EXERCISE INSTRUCTIONS — Please rewrite the rows below, swapping every "light wood drawer" for "light wood cabinet" and leaving everything else unchanged. Leave the pictures out of your version.

RECORDS FOR THE TASK —

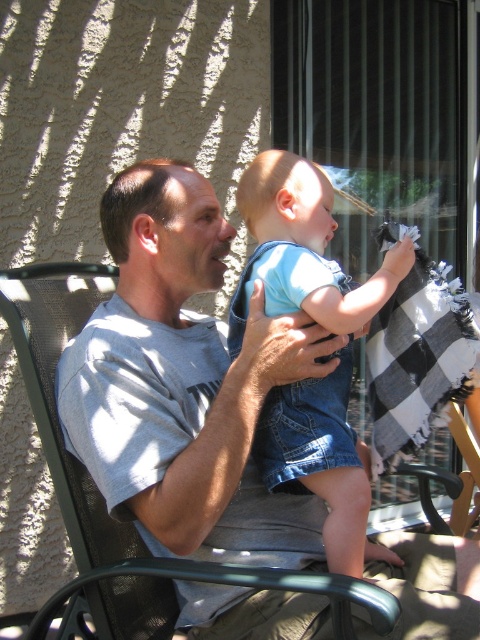
Is gray cotton t-shirt at center smaller than light blue denim shorts at center?

No.

Which is behind, point (364, 323) or point (310, 288)?

The point (364, 323) is more distant.

The height and width of the screenshot is (640, 480). I want to click on gray cotton t-shirt at center, so click(184, 384).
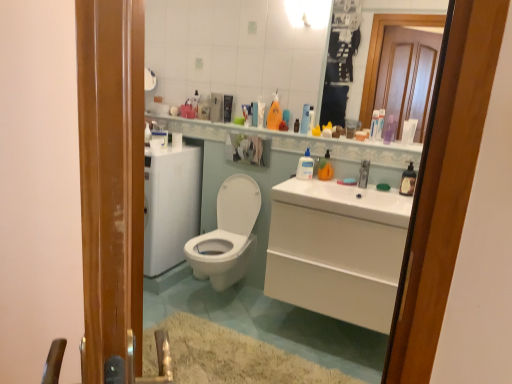
I want to click on free point below white glossy vanity at lower right (from a real-world perspective), so click(327, 335).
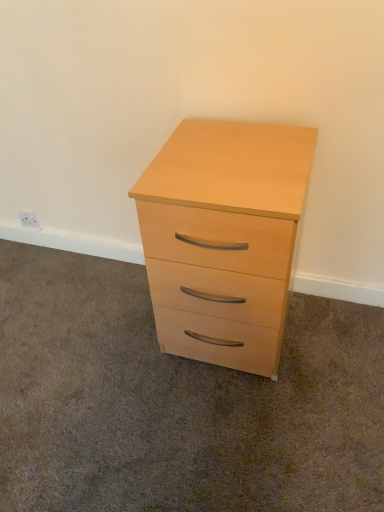
Question: Does light wood chest of drawers at center appear on the left side of light wood drawer at center?

Choices:
 (A) yes
 (B) no

Answer: (B)

Question: Is light wood chest of drawers at center smaller than light wood drawer at center?

Choices:
 (A) no
 (B) yes

Answer: (A)

Question: Is light wood chest of drawers at center positioned before light wood drawer at center?

Choices:
 (A) no
 (B) yes

Answer: (A)

Question: Does light wood chest of drawers at center appear on the right side of light wood drawer at center?

Choices:
 (A) yes
 (B) no

Answer: (A)

Question: Does light wood chest of drawers at center have a lesser width compared to light wood drawer at center?

Choices:
 (A) no
 (B) yes

Answer: (B)

Question: From a real-world perspective, is light wood chest of drawers at center physically above light wood drawer at center?

Choices:
 (A) yes
 (B) no

Answer: (A)

Question: Can you confirm if light wood drawer at center is shorter than light wood chest of drawers at center?

Choices:
 (A) no
 (B) yes

Answer: (B)

Question: Is light wood chest of drawers at center at the back of light wood drawer at center?

Choices:
 (A) no
 (B) yes

Answer: (A)

Question: Considering the relative sizes of light wood drawer at center and light wood chest of drawers at center in the image provided, is light wood drawer at center wider than light wood chest of drawers at center?

Choices:
 (A) no
 (B) yes

Answer: (B)

Question: From the image's perspective, is light wood drawer at center located above light wood chest of drawers at center?

Choices:
 (A) yes
 (B) no

Answer: (B)

Question: Is light wood drawer at center at the right side of light wood chest of drawers at center?

Choices:
 (A) yes
 (B) no

Answer: (B)

Question: Is light wood drawer at center with light wood chest of drawers at center?

Choices:
 (A) no
 (B) yes

Answer: (A)

Question: Does point (x=319, y=347) appear closer or farther from the camera than point (x=258, y=179)?

Choices:
 (A) closer
 (B) farther

Answer: (B)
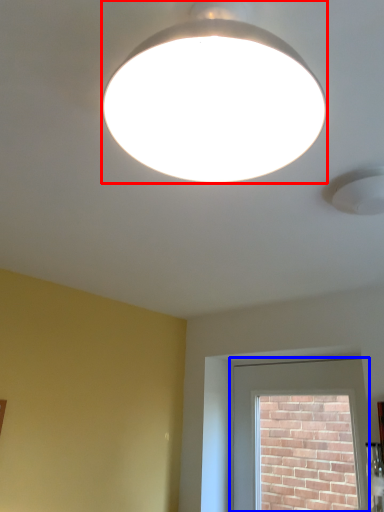
Question: Among these objects, which one is farthest to the camera, lamp (highlighted by a red box) or window (highlighted by a blue box)?

Choices:
 (A) lamp
 (B) window

Answer: (B)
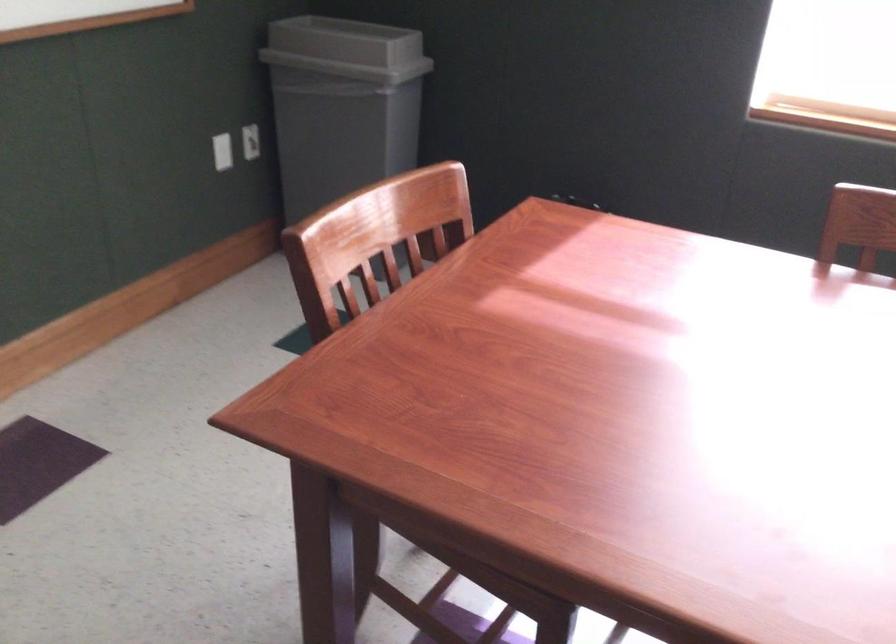
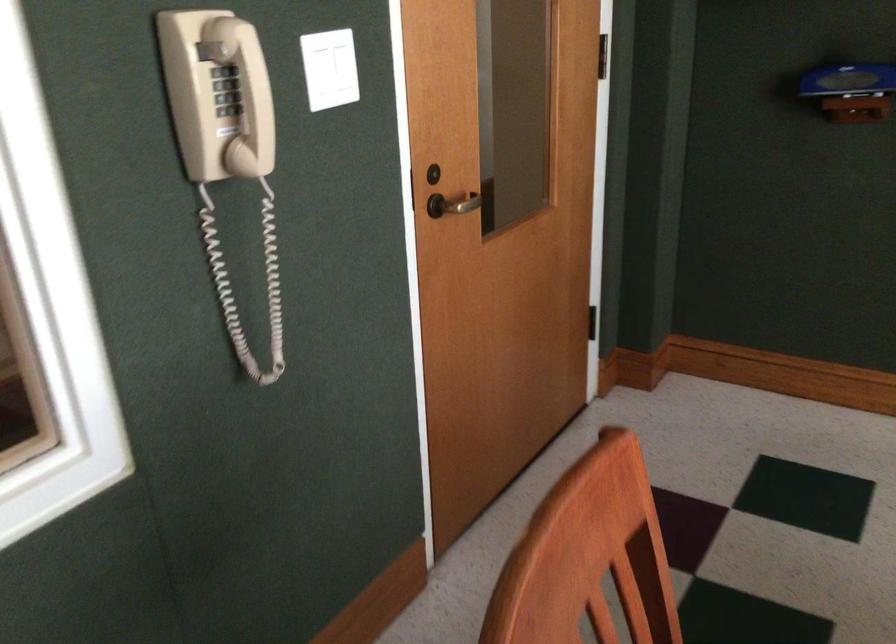
The images are taken continuously from a first-person perspective. In which direction is your viewpoint rotating?

The camera rotated toward left-down.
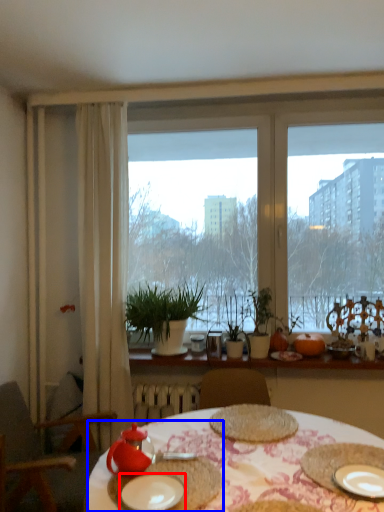
Question: Which of the following is the farthest to the observer, plate (highlighted by a red box) or meal (highlighted by a blue box)?

Choices:
 (A) plate
 (B) meal

Answer: (B)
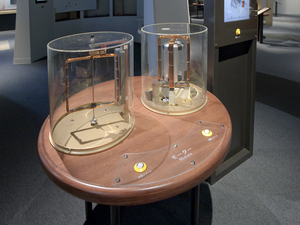
Where is `desk`? This screenshot has width=300, height=225. desk is located at coordinates (9, 26).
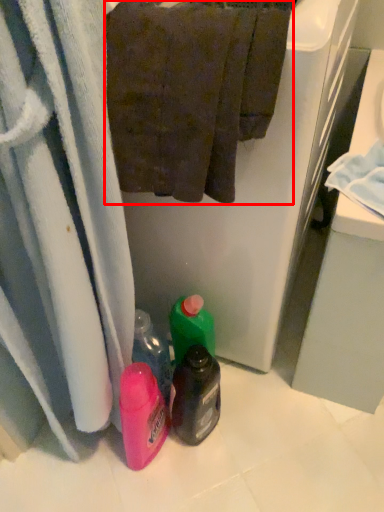
Question: From the image's perspective, considering the relative positions of towel (annotated by the red box) and bottle in the image provided, where is towel (annotated by the red box) located with respect to the staircase?

Choices:
 (A) above
 (B) below

Answer: (A)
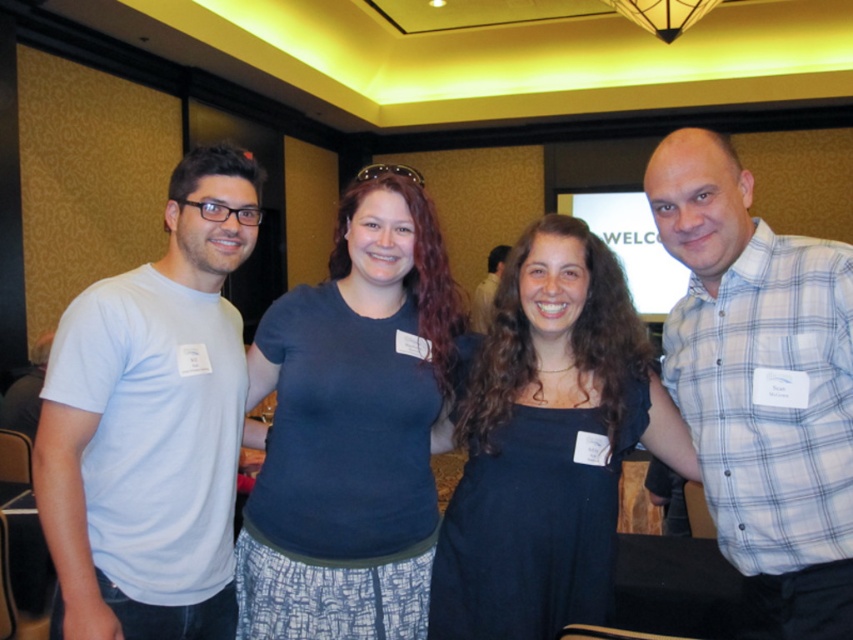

WRITTEN RESPONSE —
Is gray cotton t-shirt at center smaller than light blue denim shorts at center?

No.

Which is behind, point (364, 323) or point (310, 288)?

The point (364, 323) is more distant.

The height and width of the screenshot is (640, 480). I want to click on gray cotton t-shirt at center, so click(184, 384).
I want to click on free point below white glossy vanity at lower right (from a real-world perspective), so click(327, 335).
Question: Does light wood chest of drawers at center appear on the left side of light wood cabinet at center?

Choices:
 (A) yes
 (B) no

Answer: (B)

Question: Is light wood chest of drawers at center smaller than light wood cabinet at center?

Choices:
 (A) no
 (B) yes

Answer: (A)

Question: Is light wood chest of drawers at center positioned before light wood cabinet at center?

Choices:
 (A) no
 (B) yes

Answer: (A)

Question: Does light wood chest of drawers at center appear on the right side of light wood cabinet at center?

Choices:
 (A) yes
 (B) no

Answer: (A)

Question: Does light wood chest of drawers at center have a lesser width compared to light wood cabinet at center?

Choices:
 (A) no
 (B) yes

Answer: (B)

Question: From a real-world perspective, is light wood chest of drawers at center physically above light wood cabinet at center?

Choices:
 (A) yes
 (B) no

Answer: (A)

Question: Can you confirm if light wood cabinet at center is shorter than light wood chest of drawers at center?

Choices:
 (A) no
 (B) yes

Answer: (B)

Question: Is light wood chest of drawers at center at the back of light wood cabinet at center?

Choices:
 (A) no
 (B) yes

Answer: (A)

Question: Considering the relative sizes of light wood cabinet at center and light wood chest of drawers at center in the image provided, is light wood cabinet at center wider than light wood chest of drawers at center?

Choices:
 (A) no
 (B) yes

Answer: (B)

Question: From the image's perspective, is light wood cabinet at center located above light wood chest of drawers at center?

Choices:
 (A) yes
 (B) no

Answer: (B)

Question: Is light wood cabinet at center at the right side of light wood chest of drawers at center?

Choices:
 (A) yes
 (B) no

Answer: (B)

Question: Is light wood cabinet at center with light wood chest of drawers at center?

Choices:
 (A) no
 (B) yes

Answer: (A)

Question: Does point (x=319, y=347) appear closer or farther from the camera than point (x=258, y=179)?

Choices:
 (A) closer
 (B) farther

Answer: (B)
Question: Among these objects, which one is farthest to the camera, lamp (highlighted by a red box) or window (highlighted by a blue box)?

Choices:
 (A) lamp
 (B) window

Answer: (B)
The images are taken continuously from a first-person perspective. In which direction is your viewpoint rotating?

The camera rotated toward left-down.
Question: Which of the following is the farthest to the observer, plate (highlighted by a red box) or meal (highlighted by a blue box)?

Choices:
 (A) plate
 (B) meal

Answer: (B)
Where is `desk`? This screenshot has width=300, height=225. desk is located at coordinates (9, 26).
Question: From the image's perspective, considering the relative positions of towel (annotated by the red box) and bottle in the image provided, where is towel (annotated by the red box) located with respect to the staircase?

Choices:
 (A) above
 (B) below

Answer: (A)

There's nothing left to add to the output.